-- Exercise --
Look for "plate" in the material below and show each line that contains it.

************

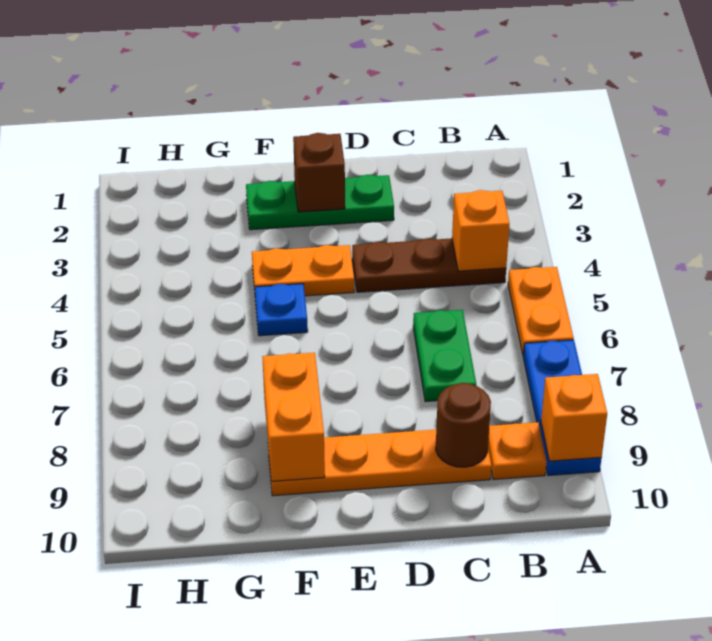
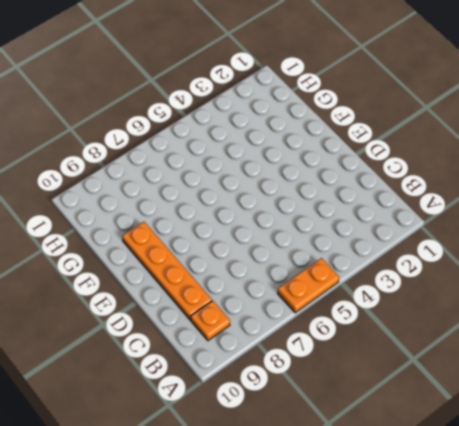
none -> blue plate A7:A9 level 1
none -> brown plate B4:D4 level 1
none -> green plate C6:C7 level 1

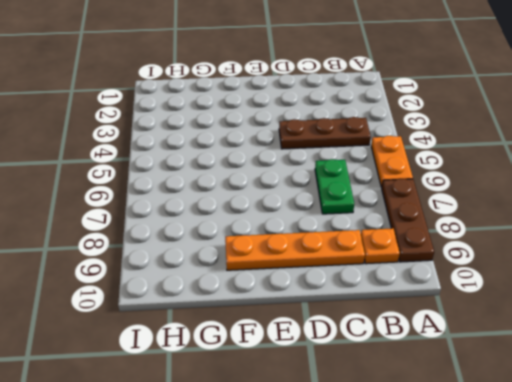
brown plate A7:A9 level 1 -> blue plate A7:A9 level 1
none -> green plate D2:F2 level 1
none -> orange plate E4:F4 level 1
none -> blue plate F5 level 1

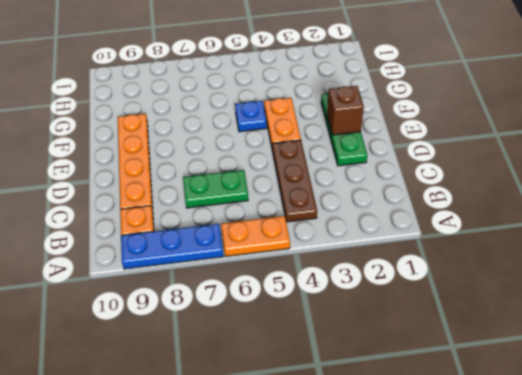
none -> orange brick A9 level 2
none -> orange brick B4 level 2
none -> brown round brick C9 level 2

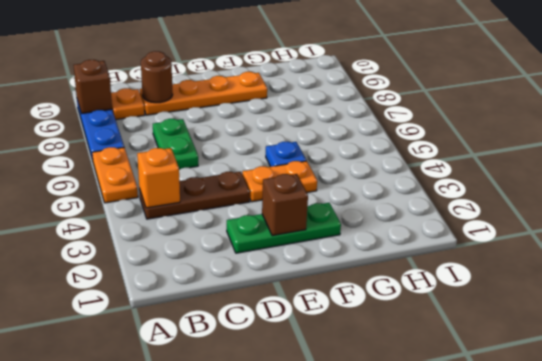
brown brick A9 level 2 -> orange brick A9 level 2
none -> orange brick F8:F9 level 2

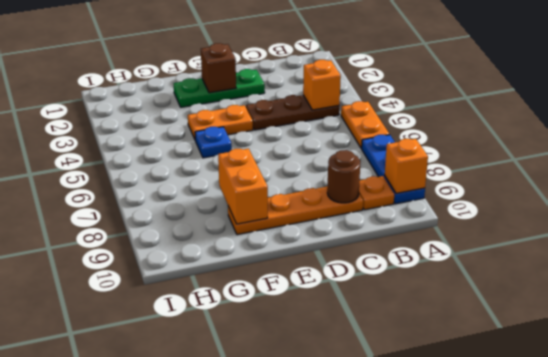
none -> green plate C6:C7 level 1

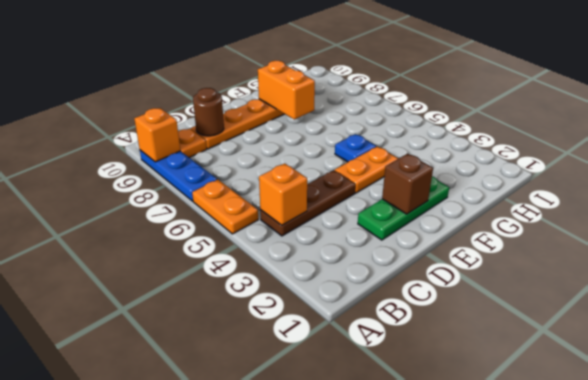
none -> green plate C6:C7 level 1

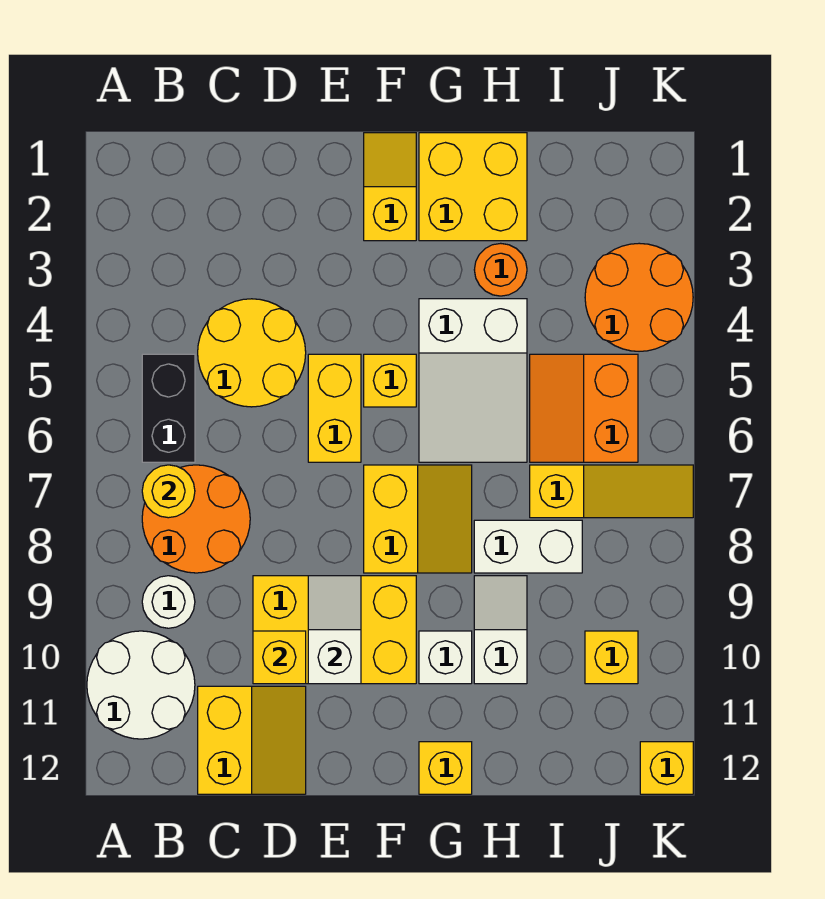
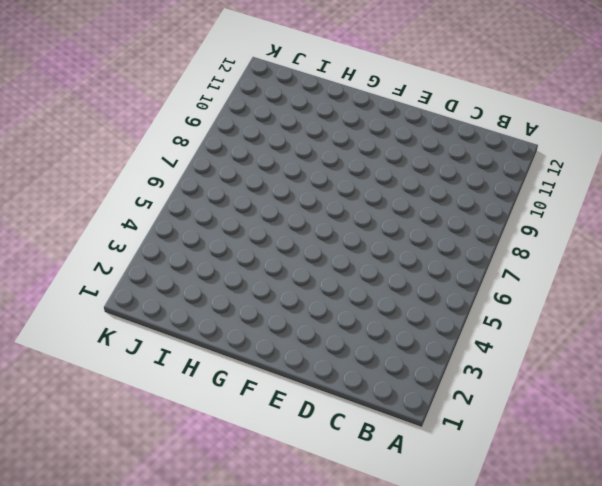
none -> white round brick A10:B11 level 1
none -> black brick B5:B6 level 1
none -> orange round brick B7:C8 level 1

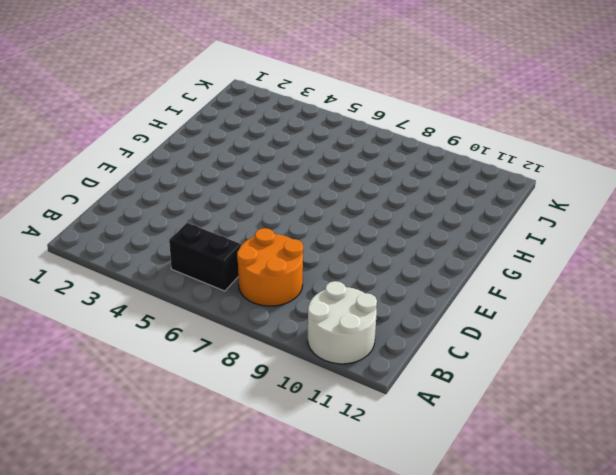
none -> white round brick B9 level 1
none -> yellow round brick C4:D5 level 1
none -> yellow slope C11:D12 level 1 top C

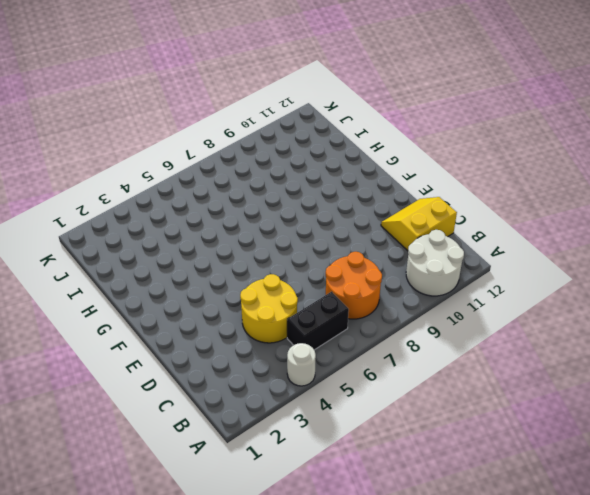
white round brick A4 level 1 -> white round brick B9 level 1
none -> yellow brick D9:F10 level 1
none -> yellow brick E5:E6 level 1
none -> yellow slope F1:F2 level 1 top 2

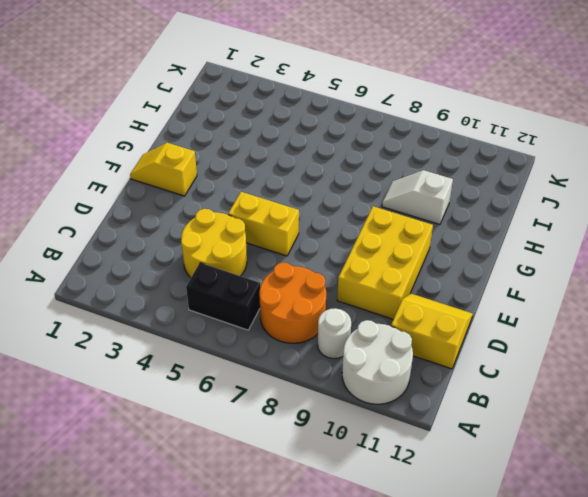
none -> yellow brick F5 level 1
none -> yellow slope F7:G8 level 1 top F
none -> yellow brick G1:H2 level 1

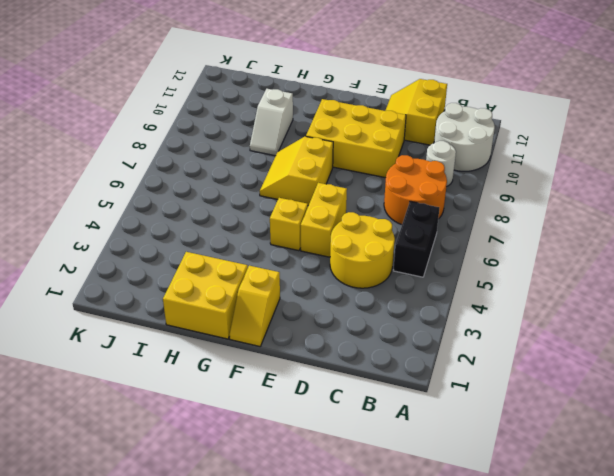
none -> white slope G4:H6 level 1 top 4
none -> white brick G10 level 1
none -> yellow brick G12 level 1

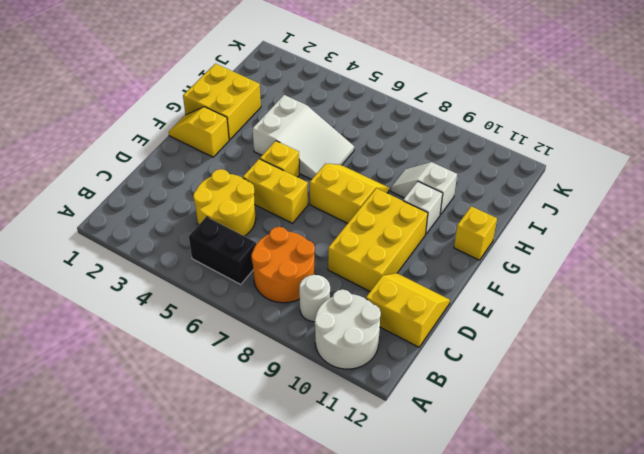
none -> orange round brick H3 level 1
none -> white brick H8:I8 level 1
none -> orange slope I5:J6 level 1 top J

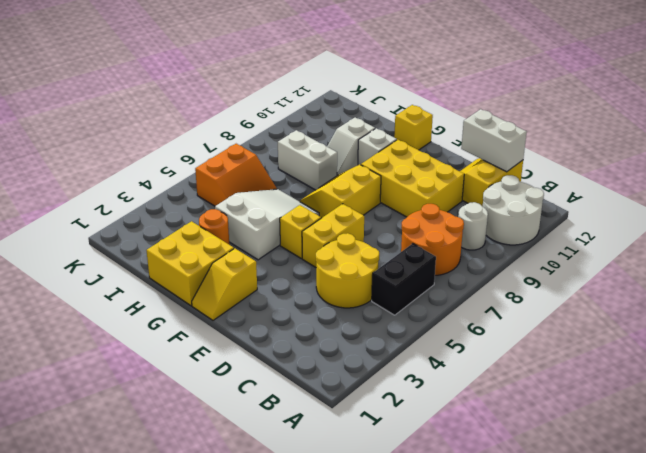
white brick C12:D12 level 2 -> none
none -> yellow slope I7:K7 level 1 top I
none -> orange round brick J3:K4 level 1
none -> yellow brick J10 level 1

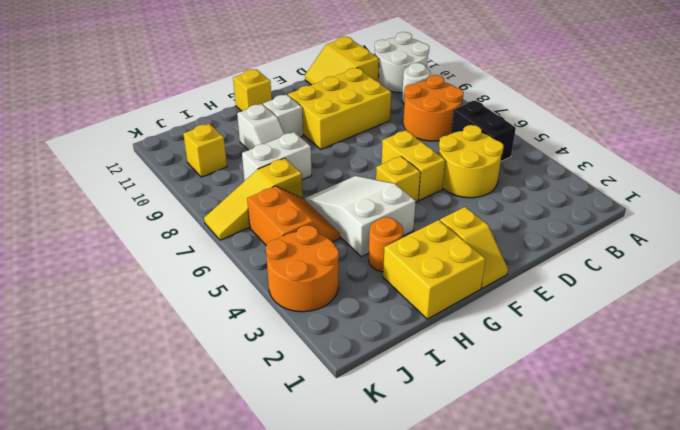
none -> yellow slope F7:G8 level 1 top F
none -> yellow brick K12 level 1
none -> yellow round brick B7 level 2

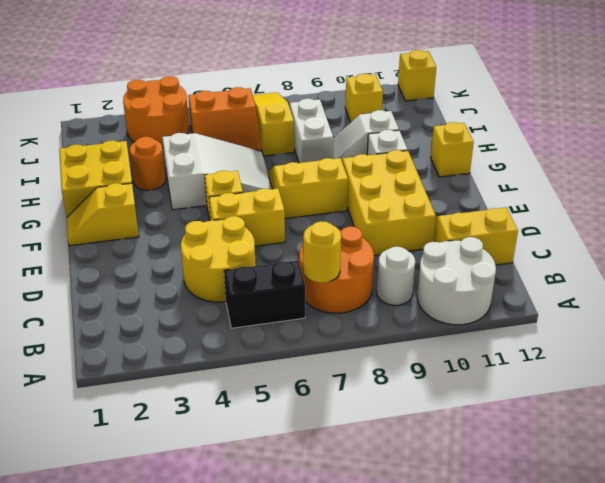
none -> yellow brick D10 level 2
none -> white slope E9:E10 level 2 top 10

************

-- Solution for this exercise --
none -> blue plate A7:A9 level 1
none -> brown plate B4:D4 level 1
none -> green plate C6:C7 level 1
brown plate A7:A9 level 1 -> blue plate A7:A9 level 1
none -> green plate D2:F2 level 1
none -> orange plate E4:F4 level 1
none -> blue plate F5 level 1
none -> green plate C6:C7 level 1
none -> green plate C6:C7 level 1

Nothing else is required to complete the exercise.